◆ **WHAT THE EXERCISE ASKS**: Set down all of the entries below exactly, and omit the pictures.

◆ **RECORDS FOR THE TASK**:
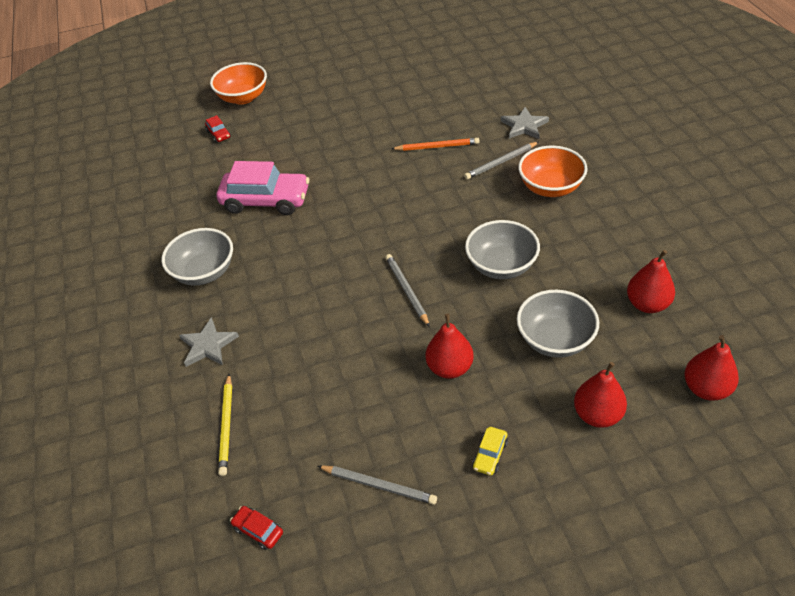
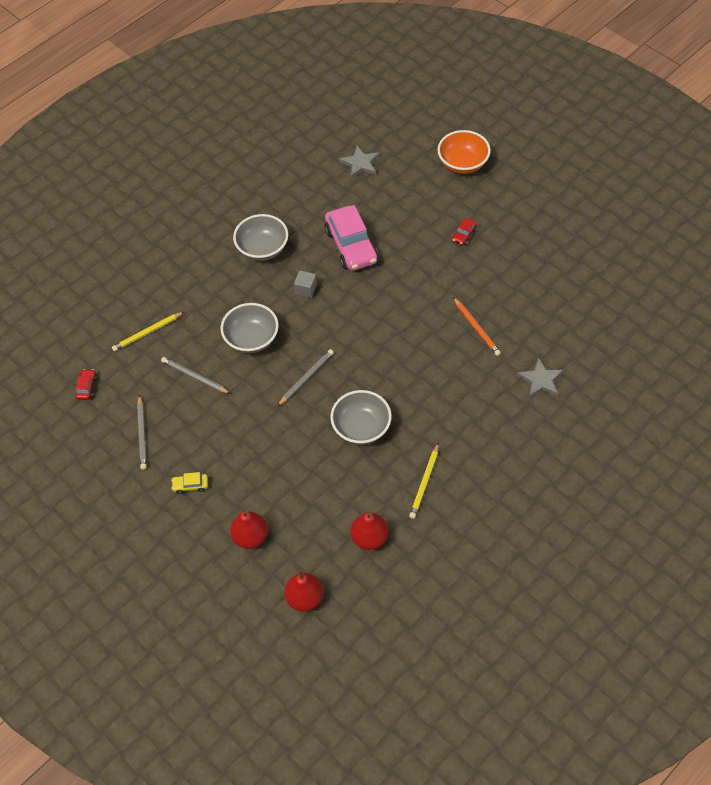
camera: 60 degrees right, 10 degrees up
(208, 345) = (202, 287): grey star -> grey star (360, 163)
(219, 134) = (408, 174): red car -> red car (464, 235)
(289, 253) = (306, 289): none -> grey cube
(450, 368) = (249, 434): red pear -> none
(501, 162) = (482, 381): grey pencil -> grey pencil (195, 376)
(550, 187) = (469, 429): orange bowl -> none
(555, 340) = (305, 489): grey bowl -> grey bowl (251, 339)
(597, 239) = (424, 482): none -> yellow pencil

◆ **RESPONSE TO THE EXERCISE**:
camera: 60 degrees right, 10 degrees up
(208, 345) = (202, 287): grey star -> grey star (360, 163)
(219, 134) = (408, 174): red car -> red car (464, 235)
(289, 253) = (306, 289): none -> grey cube
(450, 368) = (249, 434): red pear -> none
(501, 162) = (482, 381): grey pencil -> grey pencil (195, 376)
(550, 187) = (469, 429): orange bowl -> none
(555, 340) = (305, 489): grey bowl -> grey bowl (251, 339)
(597, 239) = (424, 482): none -> yellow pencil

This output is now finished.